(Items listed in a dataset)
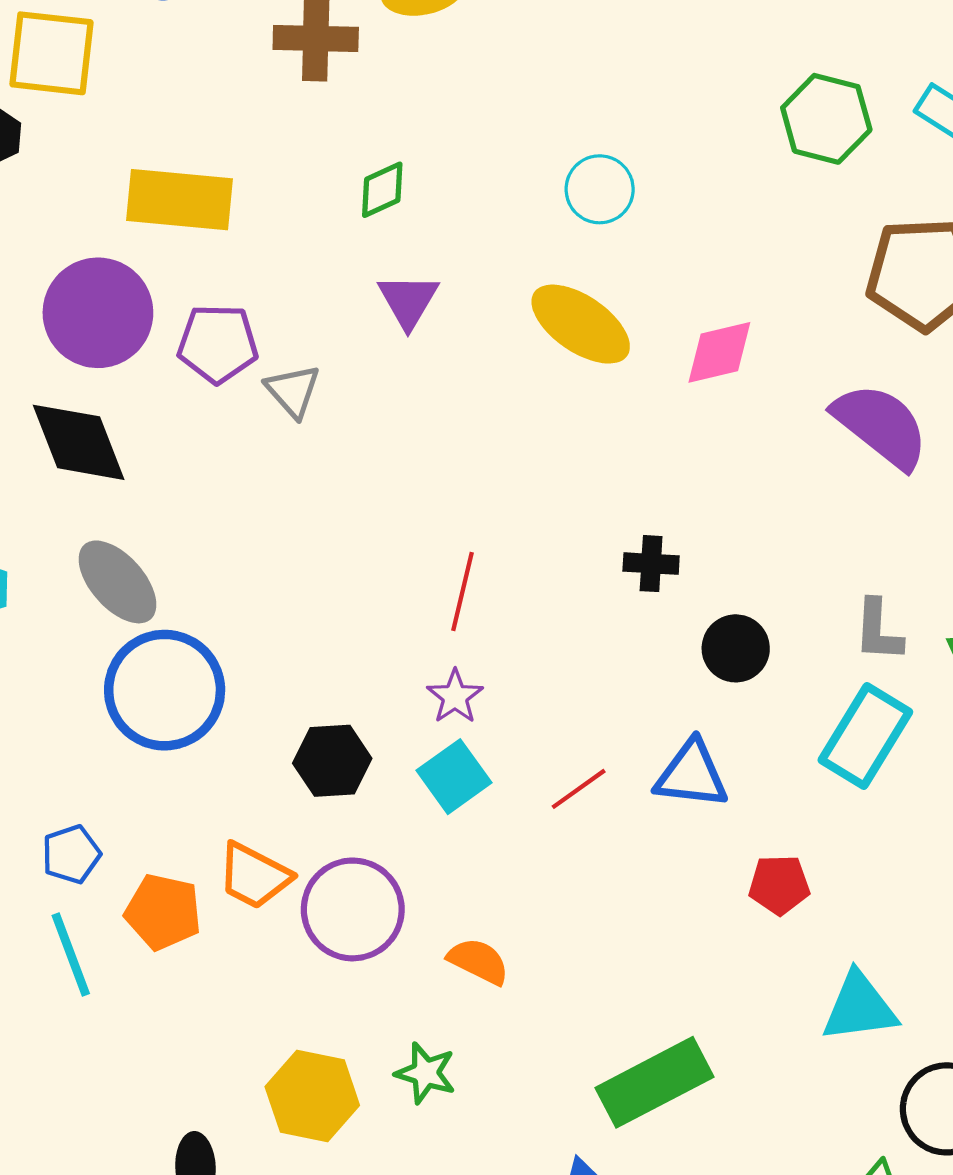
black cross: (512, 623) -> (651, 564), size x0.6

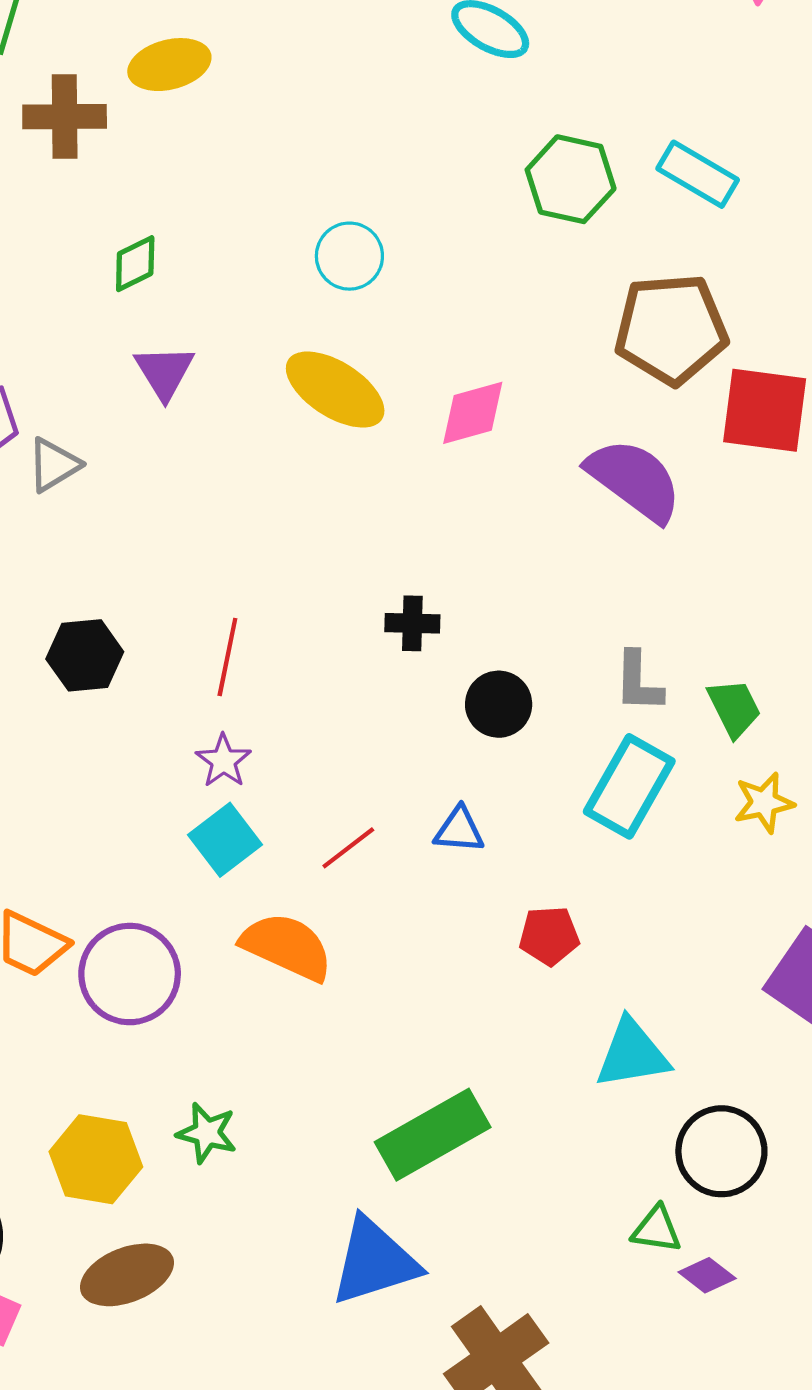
gray triangle: (293, 391) -> (54, 465), turned 42
black hexagon: (332, 761) -> (85, 655), moved
blue triangle: (691, 775) -> (459, 830), size x0.7
orange semicircle: (478, 961) -> (287, 947), moved, size x1.5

**TASK ITEM:**
Set down a word-for-word copy of the records, dropping any picture.

**OUTPUT FOR THIS TASK:**
black cross: (512, 623) -> (651, 564), size x0.6

gray triangle: (293, 391) -> (54, 465), turned 42
black hexagon: (332, 761) -> (85, 655), moved
blue triangle: (691, 775) -> (459, 830), size x0.7
orange semicircle: (478, 961) -> (287, 947), moved, size x1.5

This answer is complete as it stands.